SUPPLIED INFORMATION: Begin

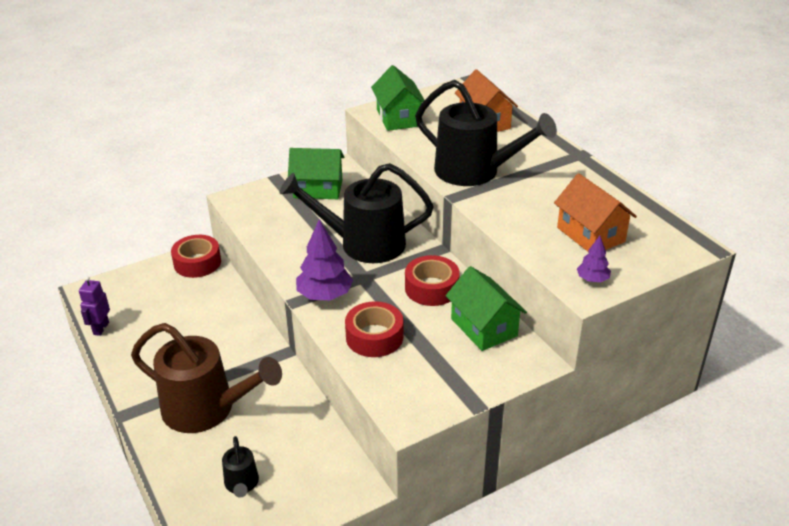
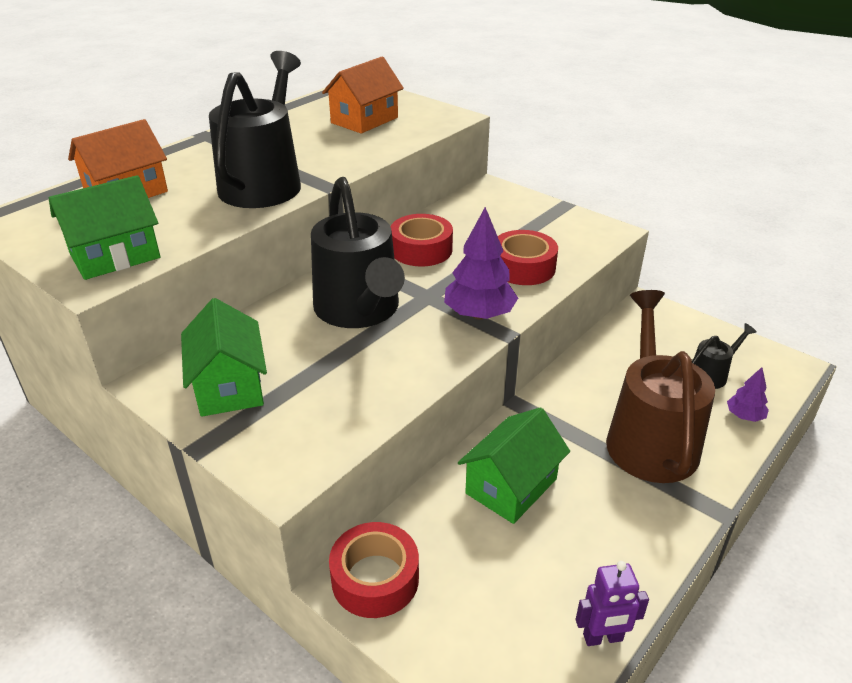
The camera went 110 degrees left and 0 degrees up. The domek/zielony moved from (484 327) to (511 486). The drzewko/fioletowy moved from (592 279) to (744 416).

SUPPLIED INFORMATION: End
SUPPLIED INFORMATION: Begin

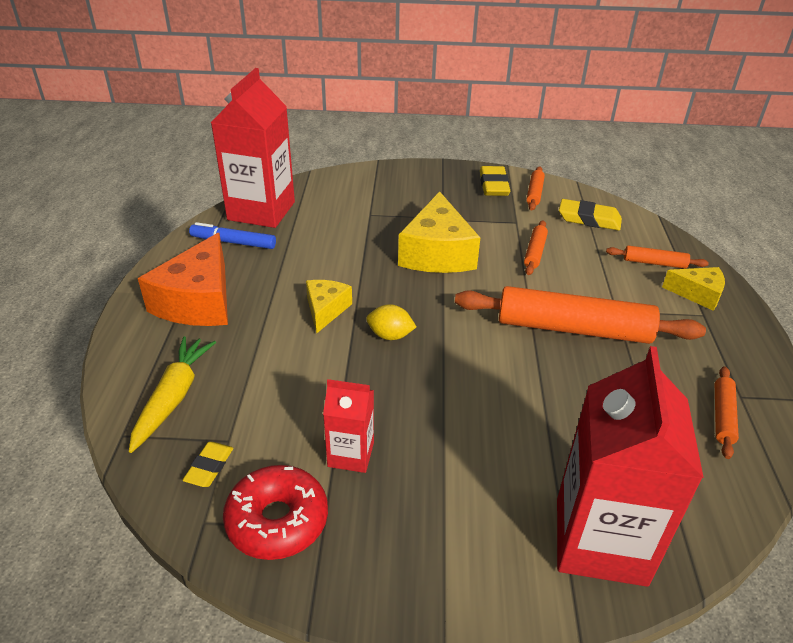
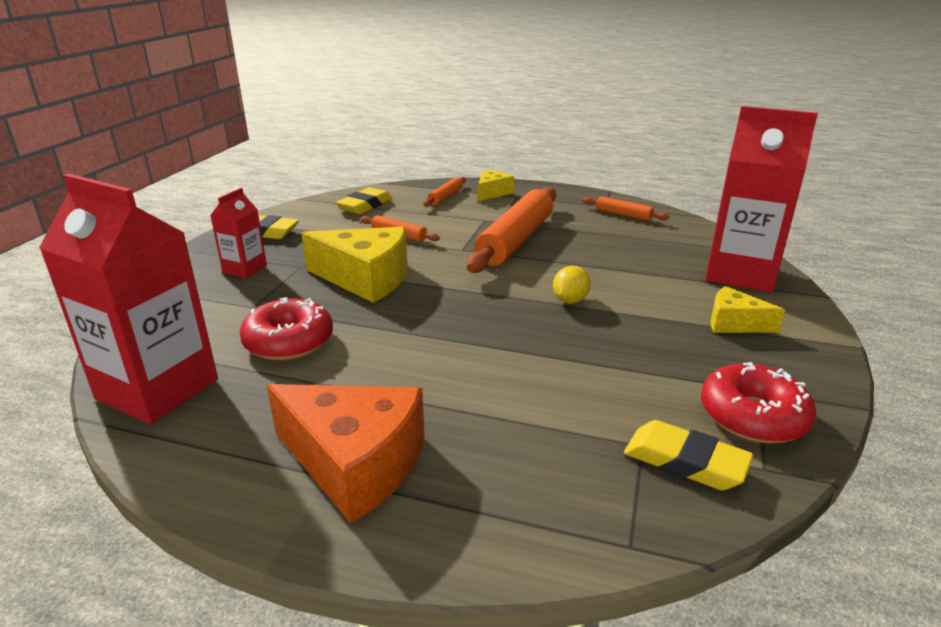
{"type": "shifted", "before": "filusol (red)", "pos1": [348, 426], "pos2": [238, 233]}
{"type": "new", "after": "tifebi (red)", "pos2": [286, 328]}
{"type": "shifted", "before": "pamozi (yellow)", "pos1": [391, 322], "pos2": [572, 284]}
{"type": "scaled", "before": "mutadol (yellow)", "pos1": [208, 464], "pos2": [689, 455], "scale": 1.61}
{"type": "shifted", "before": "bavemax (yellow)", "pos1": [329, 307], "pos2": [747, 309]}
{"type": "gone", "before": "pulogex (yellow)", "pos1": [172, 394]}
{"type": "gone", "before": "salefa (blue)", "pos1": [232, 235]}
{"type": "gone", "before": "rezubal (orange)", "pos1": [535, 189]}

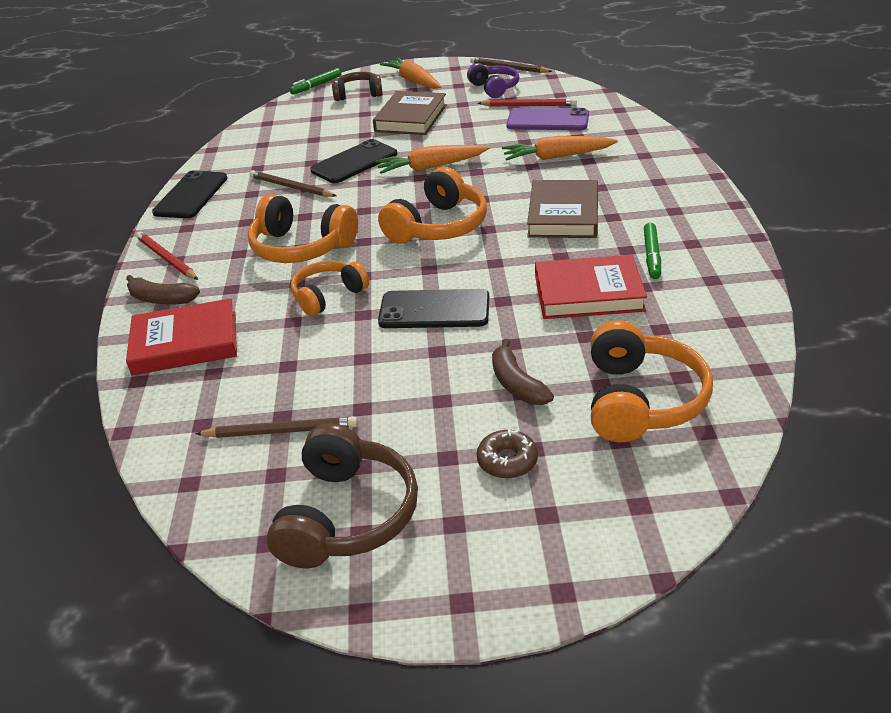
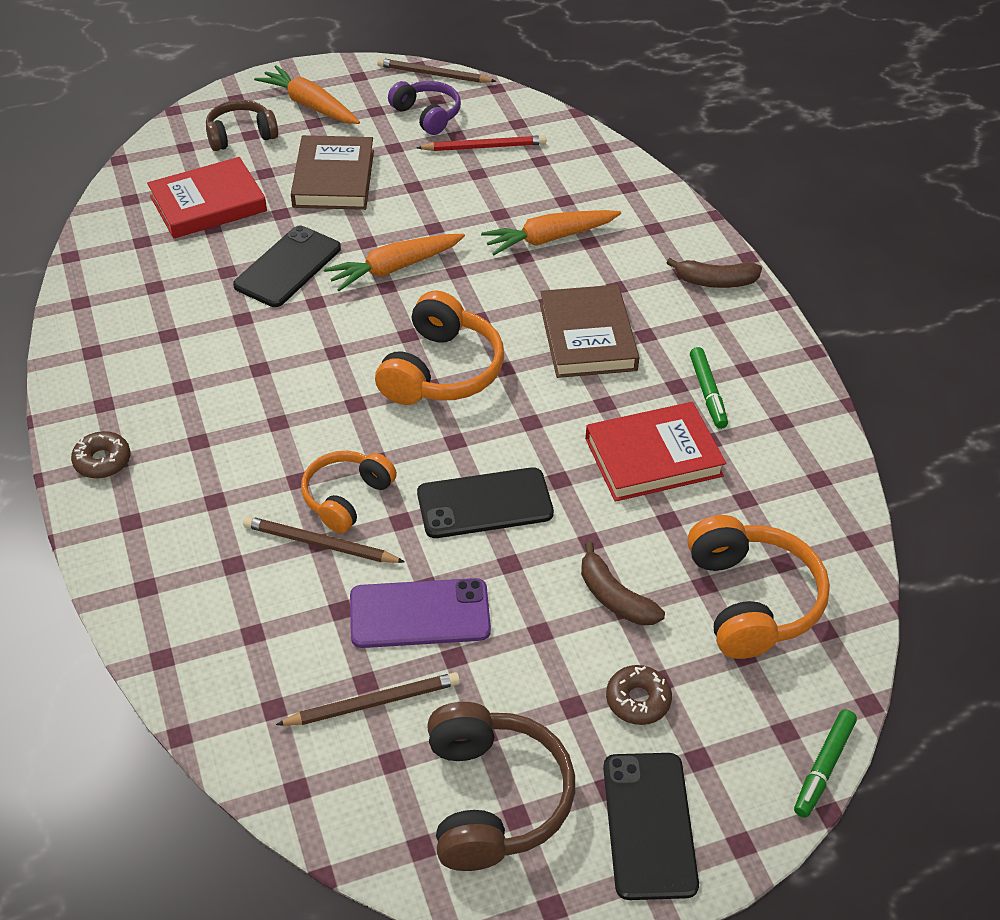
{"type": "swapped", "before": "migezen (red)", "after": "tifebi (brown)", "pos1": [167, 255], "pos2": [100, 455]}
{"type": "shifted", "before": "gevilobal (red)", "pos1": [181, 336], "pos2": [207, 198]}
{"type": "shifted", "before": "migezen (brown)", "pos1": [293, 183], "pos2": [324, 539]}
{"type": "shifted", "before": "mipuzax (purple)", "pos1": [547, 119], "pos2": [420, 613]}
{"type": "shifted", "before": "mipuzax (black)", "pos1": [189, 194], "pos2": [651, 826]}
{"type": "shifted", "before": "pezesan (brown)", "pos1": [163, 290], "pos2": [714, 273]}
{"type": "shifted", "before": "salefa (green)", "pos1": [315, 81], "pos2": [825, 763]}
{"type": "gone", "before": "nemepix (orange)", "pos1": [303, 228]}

SUPPLIED INFORMATION: End

Tally the lines in this material that hold the word "yellow", then reply with only the number.

**EXERCISE SOLUTION:** 4